**WHAT NEEDS TO BE DONE**
Pick out each line in the records below that contains the string "none" and copy those lines in full.

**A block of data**
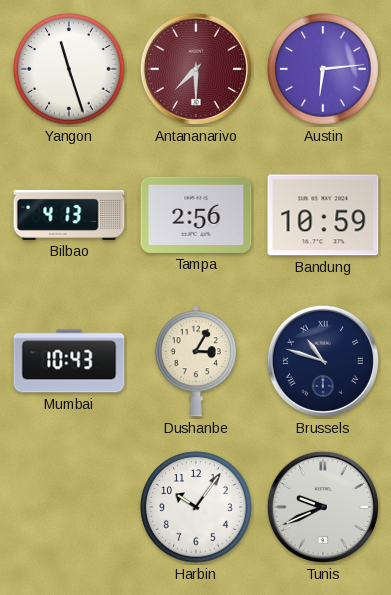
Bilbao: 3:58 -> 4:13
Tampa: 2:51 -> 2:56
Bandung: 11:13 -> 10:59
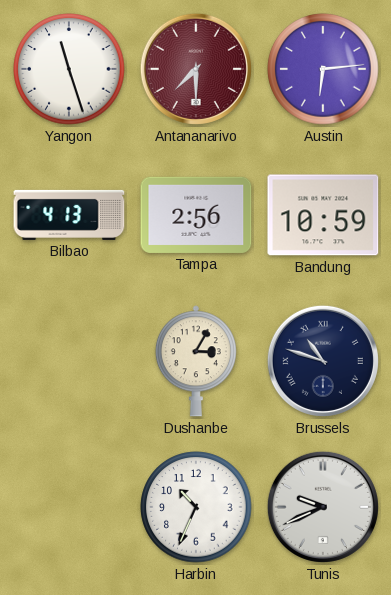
Mumbai: 10:43 -> none
Harbin: 10:06 -> 10:34
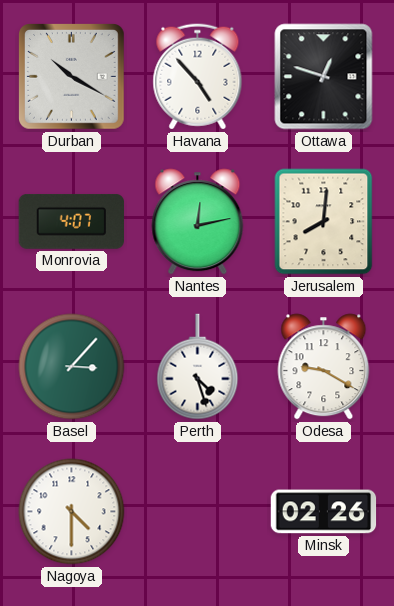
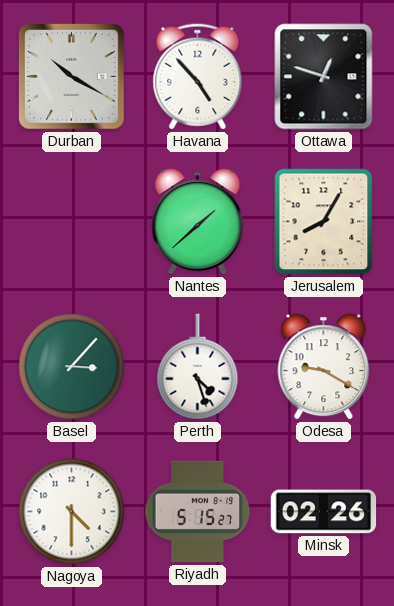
Monrovia: 4:07 -> none
Nantes: 12:13 -> 1:38
Jerusalem: 8:01 -> 8:05
Riyadh: none -> 5:15
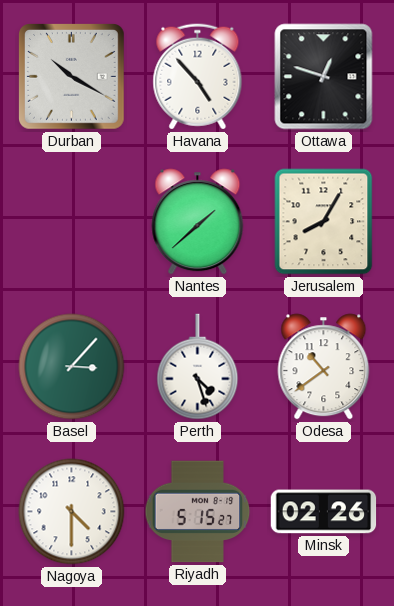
Odesa: 9:20 -> 10:39
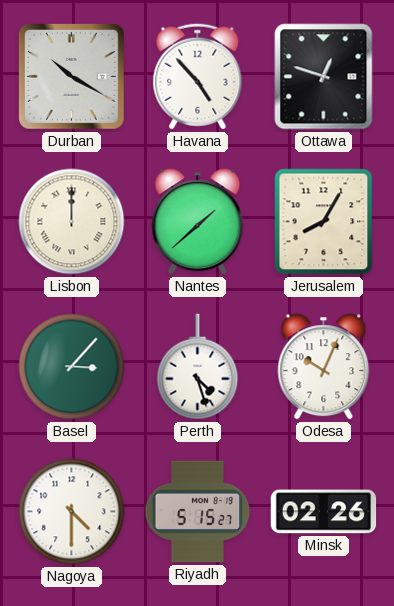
Lisbon: none -> 12:00
Odesa: 10:39 -> 10:04
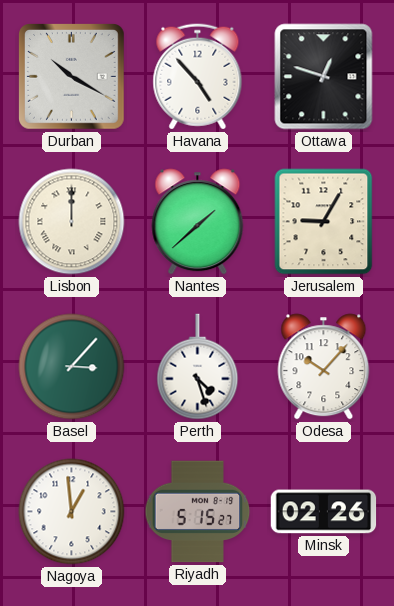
Jerusalem: 8:05 -> 9:05
Odesa: 10:04 -> 10:07
Nagoya: 4:30 -> 12:59
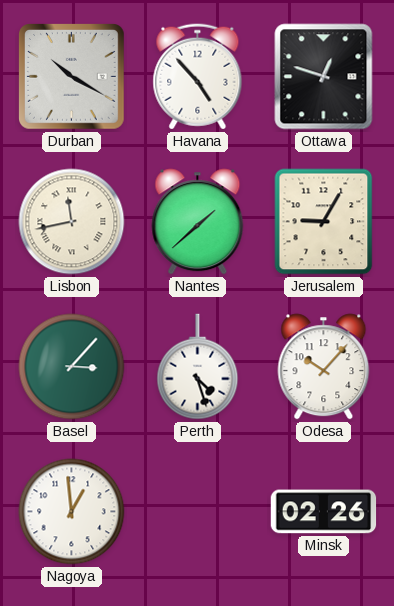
Lisbon: 12:00 -> 11:43
Riyadh: 5:15 -> none
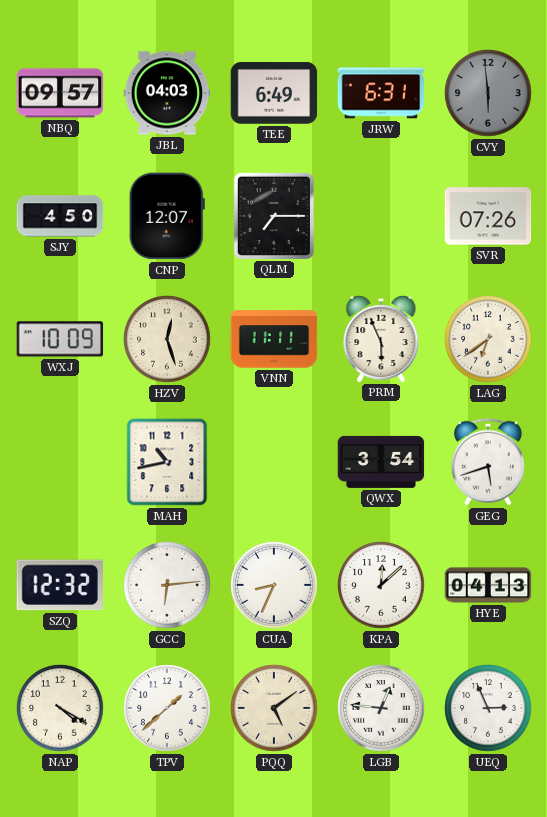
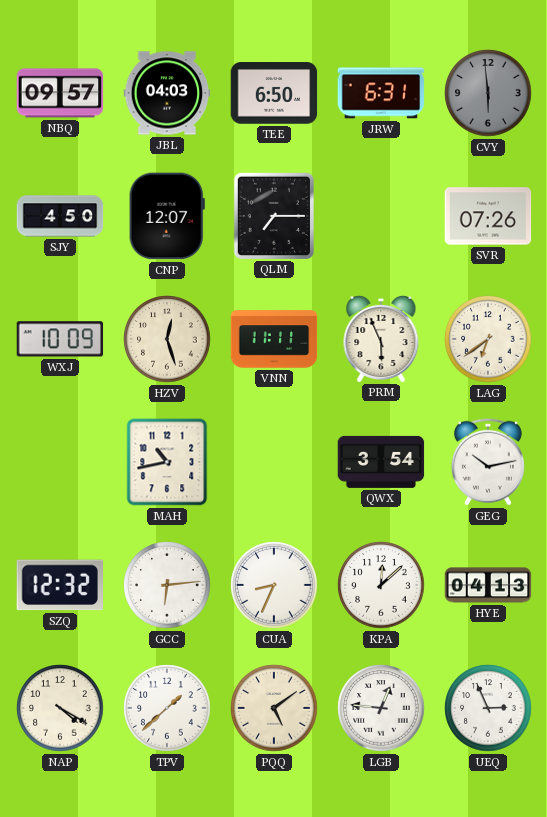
TEE: 6:49 -> 6:50
GEG: 5:42 -> 10:13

**OUTPUT OF THE EXERCISE**
Mumbai: 10:43 -> none
Monrovia: 4:07 -> none
Riyadh: none -> 5:15
Lisbon: none -> 12:00
Riyadh: 5:15 -> none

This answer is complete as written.